# [Description of the task]
In your reply, repeat the full listing exactly and leave each picture out.

# [Supplied material]
■ ■ ■ ■
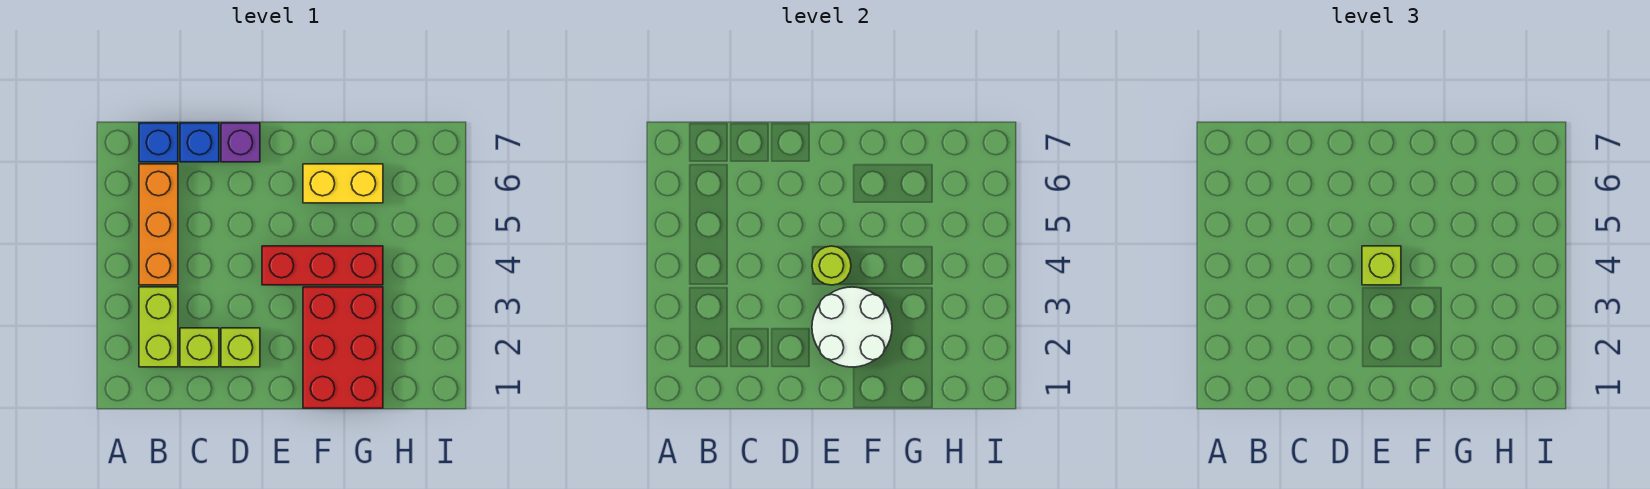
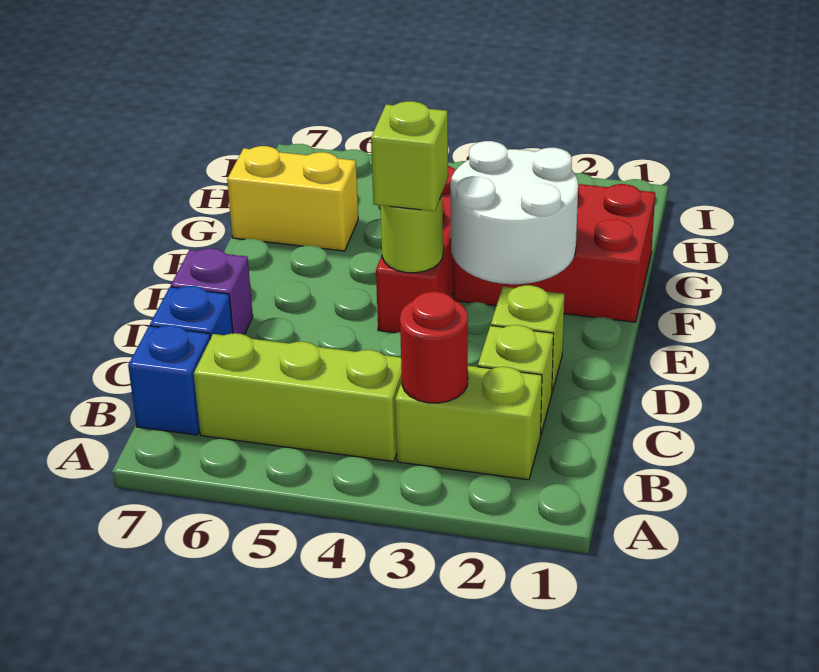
none -> red round brick B3 level 2
orange brick B4:B6 level 1 -> lime brick B4:B6 level 1
yellow brick F6:G6 level 1 -> yellow brick G6:G7 level 1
■ ■ ■ ■
# [Exercise answer]
none -> red round brick B3 level 2
orange brick B4:B6 level 1 -> lime brick B4:B6 level 1
yellow brick F6:G6 level 1 -> yellow brick G6:G7 level 1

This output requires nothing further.